--- Problem details ---
Starting at the line that contains "black trapezoid: moved 23 px up", write out each line through the end of the data below, exactly as it stands. Skip any pictures.
※
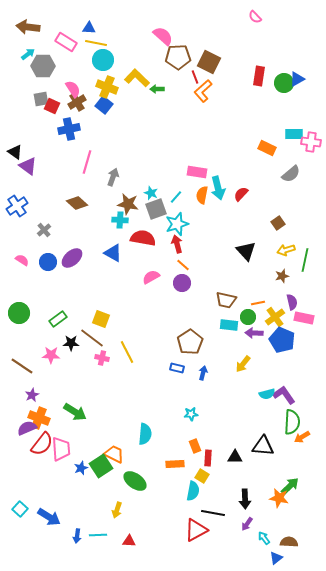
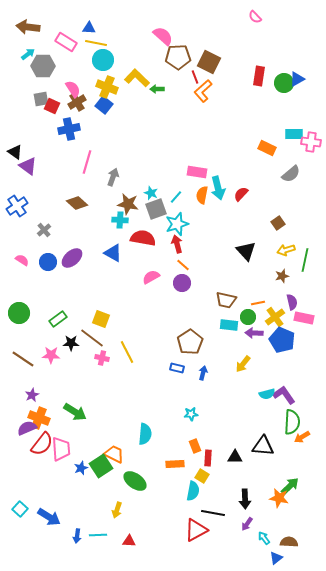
brown line at (22, 366): moved 1 px right, 7 px up
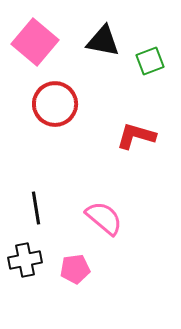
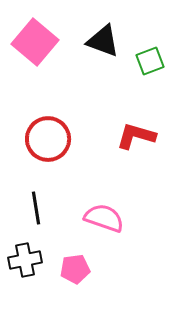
black triangle: rotated 9 degrees clockwise
red circle: moved 7 px left, 35 px down
pink semicircle: rotated 21 degrees counterclockwise
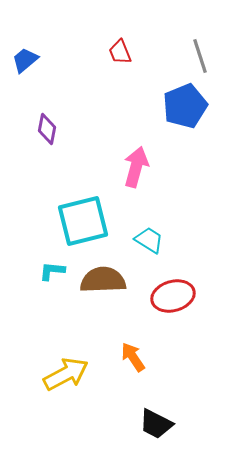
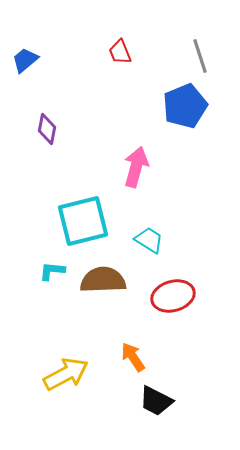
black trapezoid: moved 23 px up
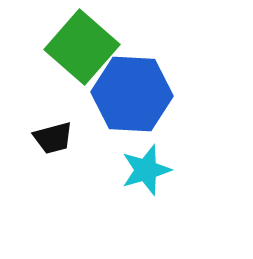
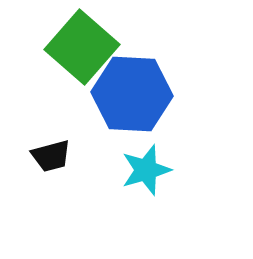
black trapezoid: moved 2 px left, 18 px down
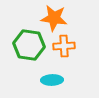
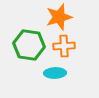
orange star: moved 5 px right, 1 px up; rotated 24 degrees counterclockwise
cyan ellipse: moved 3 px right, 7 px up
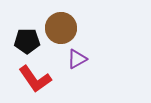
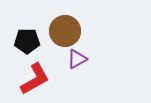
brown circle: moved 4 px right, 3 px down
red L-shape: rotated 84 degrees counterclockwise
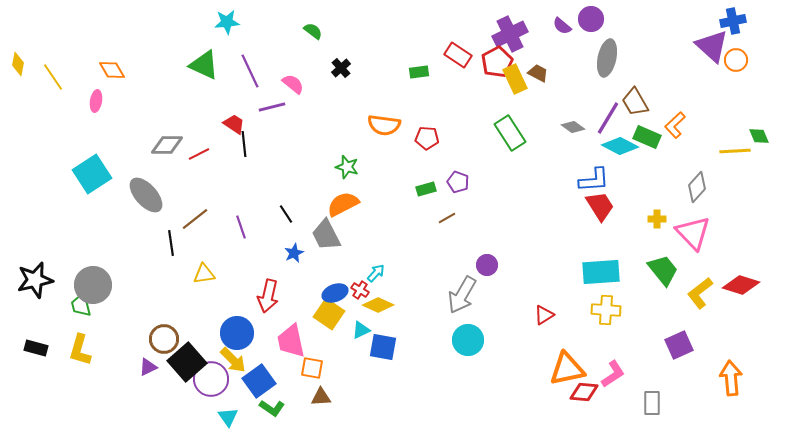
※
--- Written solution ---
black trapezoid: moved 23 px up
black trapezoid: moved 2 px left, 18 px down
orange star: moved 5 px right, 1 px up; rotated 24 degrees counterclockwise
cyan ellipse: moved 3 px right, 7 px up
brown circle: moved 4 px right, 3 px down
red L-shape: rotated 84 degrees counterclockwise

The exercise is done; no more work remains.